Would you please output, word for word, the span of the listing below that opens on the line containing "camera: 35 degrees left, 5 degrees down" and closes on the line containing "(584, 645) = (589, 415): purple"? Include both ends and nothing more.

SUPPLIED RECORDS:
────
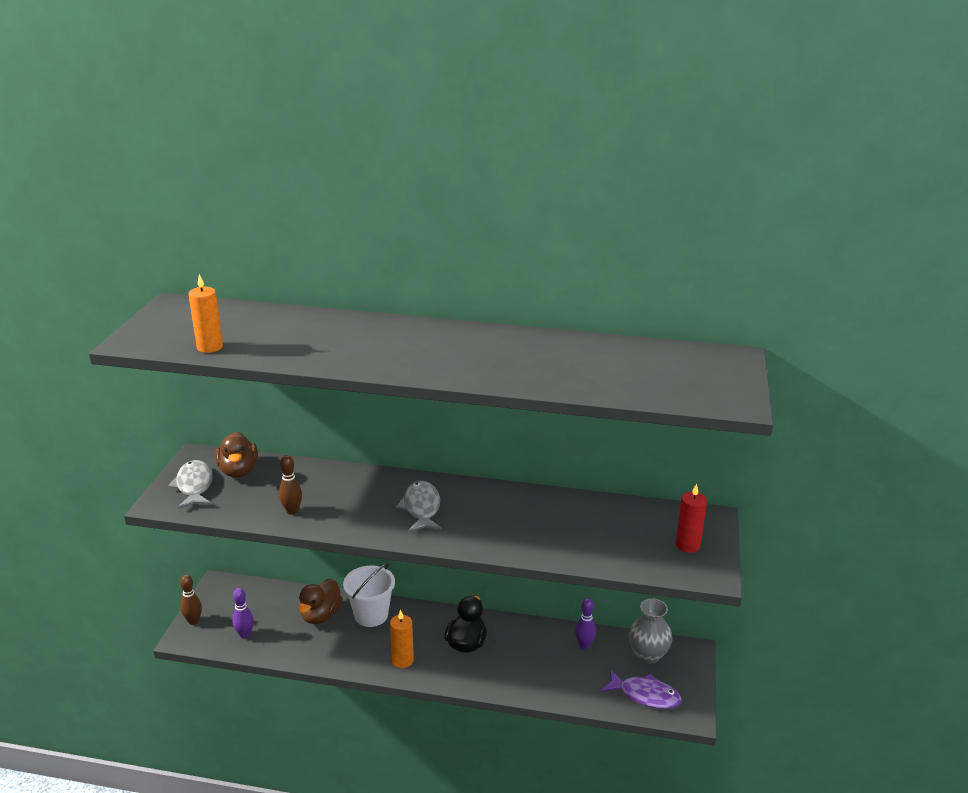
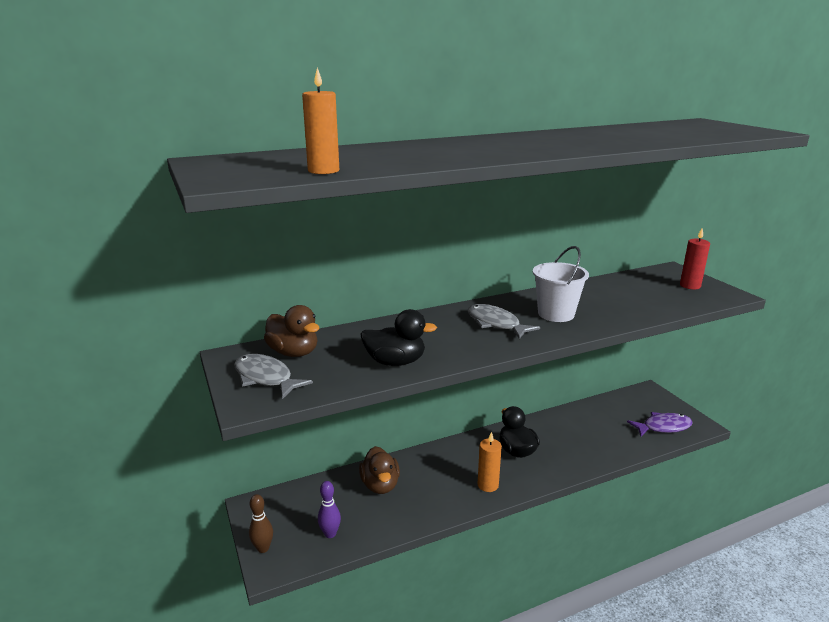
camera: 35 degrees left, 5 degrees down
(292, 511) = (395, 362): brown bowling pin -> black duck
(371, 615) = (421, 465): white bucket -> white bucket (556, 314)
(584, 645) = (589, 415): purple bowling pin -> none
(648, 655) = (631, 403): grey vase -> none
────
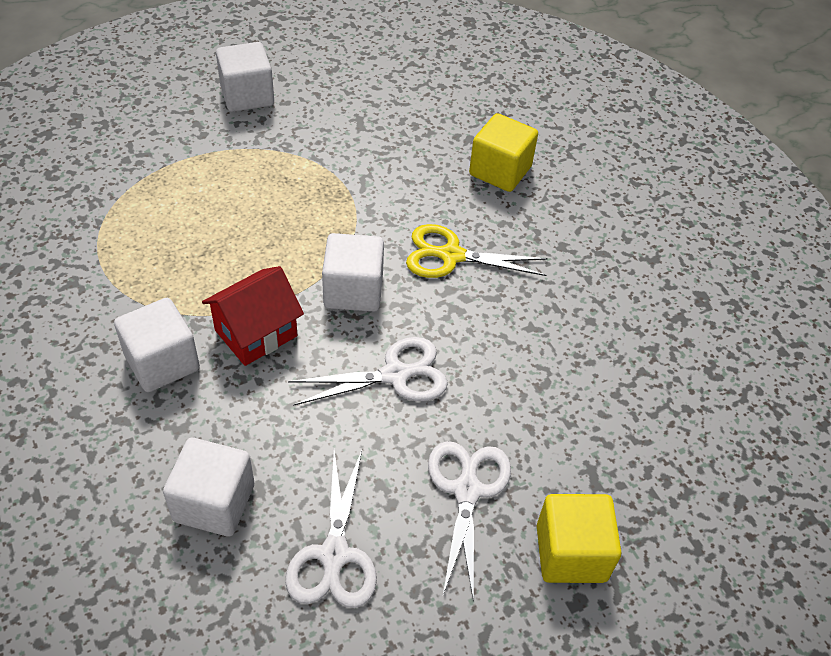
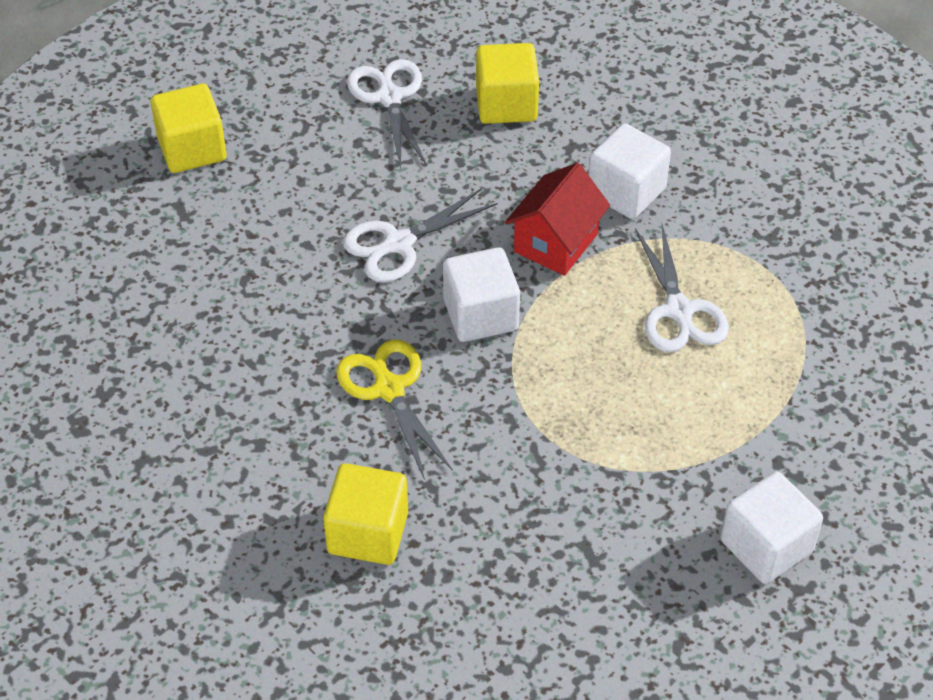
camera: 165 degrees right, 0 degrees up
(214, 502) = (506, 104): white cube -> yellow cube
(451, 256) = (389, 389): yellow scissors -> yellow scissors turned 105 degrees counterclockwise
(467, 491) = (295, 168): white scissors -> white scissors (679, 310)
────
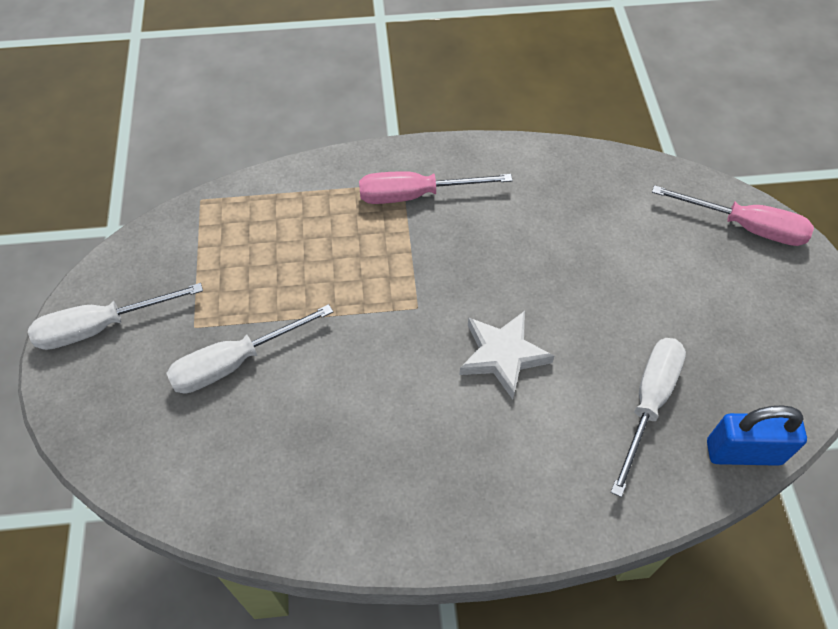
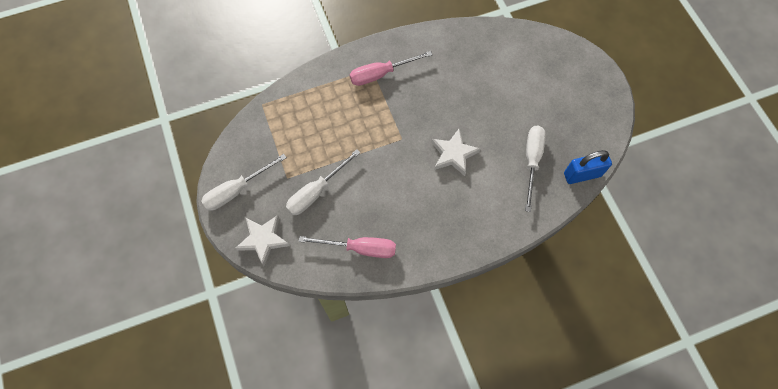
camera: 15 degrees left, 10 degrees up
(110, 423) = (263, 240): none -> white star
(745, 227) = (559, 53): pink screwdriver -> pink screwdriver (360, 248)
────
ANSWER FOR THIS EXERCISE:
camera: 35 degrees left, 5 degrees down
(292, 511) = (395, 362): brown bowling pin -> black duck
(371, 615) = (421, 465): white bucket -> white bucket (556, 314)
(584, 645) = (589, 415): purple bowling pin -> none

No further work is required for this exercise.